━━━━━ AVAILABLE DATA

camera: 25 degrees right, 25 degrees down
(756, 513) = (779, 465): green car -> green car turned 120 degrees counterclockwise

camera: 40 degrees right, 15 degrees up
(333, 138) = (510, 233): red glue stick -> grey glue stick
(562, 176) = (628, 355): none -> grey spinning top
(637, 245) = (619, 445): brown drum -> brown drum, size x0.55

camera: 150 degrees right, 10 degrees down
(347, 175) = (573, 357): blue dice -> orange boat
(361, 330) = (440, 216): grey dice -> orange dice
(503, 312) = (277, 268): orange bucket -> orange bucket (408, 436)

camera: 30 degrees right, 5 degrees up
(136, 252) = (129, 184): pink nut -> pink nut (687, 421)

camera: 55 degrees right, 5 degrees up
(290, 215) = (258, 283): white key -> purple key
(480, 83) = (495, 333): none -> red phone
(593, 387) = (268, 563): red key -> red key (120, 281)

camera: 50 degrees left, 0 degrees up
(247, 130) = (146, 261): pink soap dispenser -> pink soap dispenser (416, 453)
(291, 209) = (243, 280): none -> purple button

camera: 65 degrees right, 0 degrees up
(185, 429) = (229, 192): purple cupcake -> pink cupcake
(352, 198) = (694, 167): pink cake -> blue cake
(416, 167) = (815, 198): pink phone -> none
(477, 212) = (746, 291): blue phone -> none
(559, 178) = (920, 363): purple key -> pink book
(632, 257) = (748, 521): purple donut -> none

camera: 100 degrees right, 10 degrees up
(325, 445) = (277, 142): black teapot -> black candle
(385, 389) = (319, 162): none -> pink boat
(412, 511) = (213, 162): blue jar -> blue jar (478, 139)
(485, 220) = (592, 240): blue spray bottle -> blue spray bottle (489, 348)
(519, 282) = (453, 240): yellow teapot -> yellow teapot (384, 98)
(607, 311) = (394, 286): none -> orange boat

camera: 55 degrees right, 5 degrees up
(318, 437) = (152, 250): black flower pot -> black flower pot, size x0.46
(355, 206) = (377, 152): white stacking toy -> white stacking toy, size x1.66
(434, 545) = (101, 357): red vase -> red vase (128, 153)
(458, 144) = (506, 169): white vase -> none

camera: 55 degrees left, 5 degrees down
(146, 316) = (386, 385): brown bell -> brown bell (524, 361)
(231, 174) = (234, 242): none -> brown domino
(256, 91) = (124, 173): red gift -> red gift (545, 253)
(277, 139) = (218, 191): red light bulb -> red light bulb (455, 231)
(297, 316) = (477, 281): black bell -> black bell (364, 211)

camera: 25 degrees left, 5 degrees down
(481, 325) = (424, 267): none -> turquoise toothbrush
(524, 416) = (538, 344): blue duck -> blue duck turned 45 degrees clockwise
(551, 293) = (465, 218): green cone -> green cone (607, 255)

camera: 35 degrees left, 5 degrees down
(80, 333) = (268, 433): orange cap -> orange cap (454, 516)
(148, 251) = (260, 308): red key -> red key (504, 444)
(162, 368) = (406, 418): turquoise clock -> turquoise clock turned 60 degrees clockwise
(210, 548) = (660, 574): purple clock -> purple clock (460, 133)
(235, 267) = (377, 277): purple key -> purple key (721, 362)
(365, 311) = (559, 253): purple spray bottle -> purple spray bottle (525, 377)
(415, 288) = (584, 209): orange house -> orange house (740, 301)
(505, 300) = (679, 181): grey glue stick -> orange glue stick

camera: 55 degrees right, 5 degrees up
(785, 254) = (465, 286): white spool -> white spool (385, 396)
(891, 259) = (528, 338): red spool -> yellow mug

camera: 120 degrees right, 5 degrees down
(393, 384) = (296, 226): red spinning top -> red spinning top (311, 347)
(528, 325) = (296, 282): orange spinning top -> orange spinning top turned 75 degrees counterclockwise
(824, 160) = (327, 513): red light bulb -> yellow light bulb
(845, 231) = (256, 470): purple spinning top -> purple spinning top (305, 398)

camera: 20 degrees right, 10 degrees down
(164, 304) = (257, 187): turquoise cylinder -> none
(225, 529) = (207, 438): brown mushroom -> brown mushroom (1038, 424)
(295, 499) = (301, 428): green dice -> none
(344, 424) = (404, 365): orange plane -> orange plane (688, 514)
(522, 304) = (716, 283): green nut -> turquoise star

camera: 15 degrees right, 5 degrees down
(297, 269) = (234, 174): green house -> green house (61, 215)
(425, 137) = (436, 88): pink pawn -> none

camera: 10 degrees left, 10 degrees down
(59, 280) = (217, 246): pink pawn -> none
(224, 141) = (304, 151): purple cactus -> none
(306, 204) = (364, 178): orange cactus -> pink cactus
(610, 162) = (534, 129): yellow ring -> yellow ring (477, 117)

━━━━━━━━━━

> **EXERCISE**
Among the records above, find each line holding "spray" and list it.

> **REPLY TO THE EXERCISE**
(485, 220) = (592, 240): blue spray bottle -> blue spray bottle (489, 348)
(365, 311) = (559, 253): purple spray bottle -> purple spray bottle (525, 377)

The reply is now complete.